## Work instruction:
Of the entries below, copy only those lines that contain the word "turned".

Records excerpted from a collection

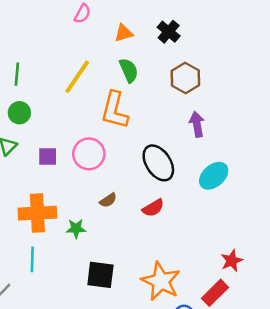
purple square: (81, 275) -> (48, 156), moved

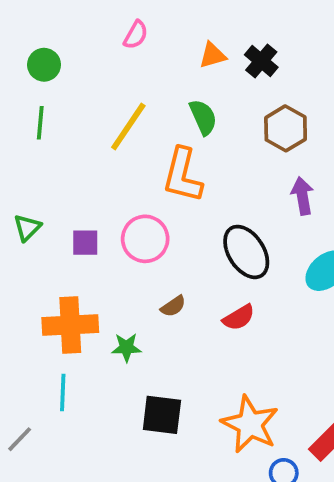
orange triangle: (124, 33) -> (213, 55), moved
green circle: (19, 113) -> (44, 65), moved

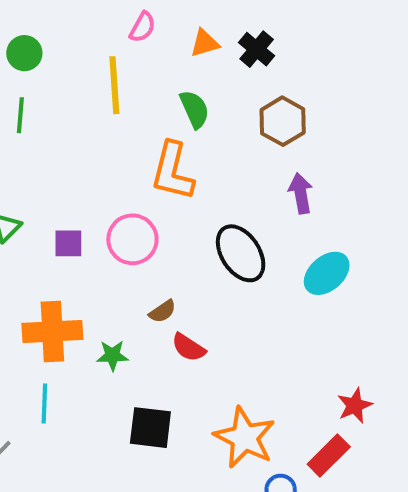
pink semicircle: (136, 35) -> (142, 27), moved
yellow line: (128, 127) -> (114, 85), moved, turned -38
red semicircle: (239, 318) -> (189, 347), moved, turned 64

## Exercise answer:
yellow line: (128, 127) -> (114, 85), moved, turned -38
red semicircle: (239, 318) -> (189, 347), moved, turned 64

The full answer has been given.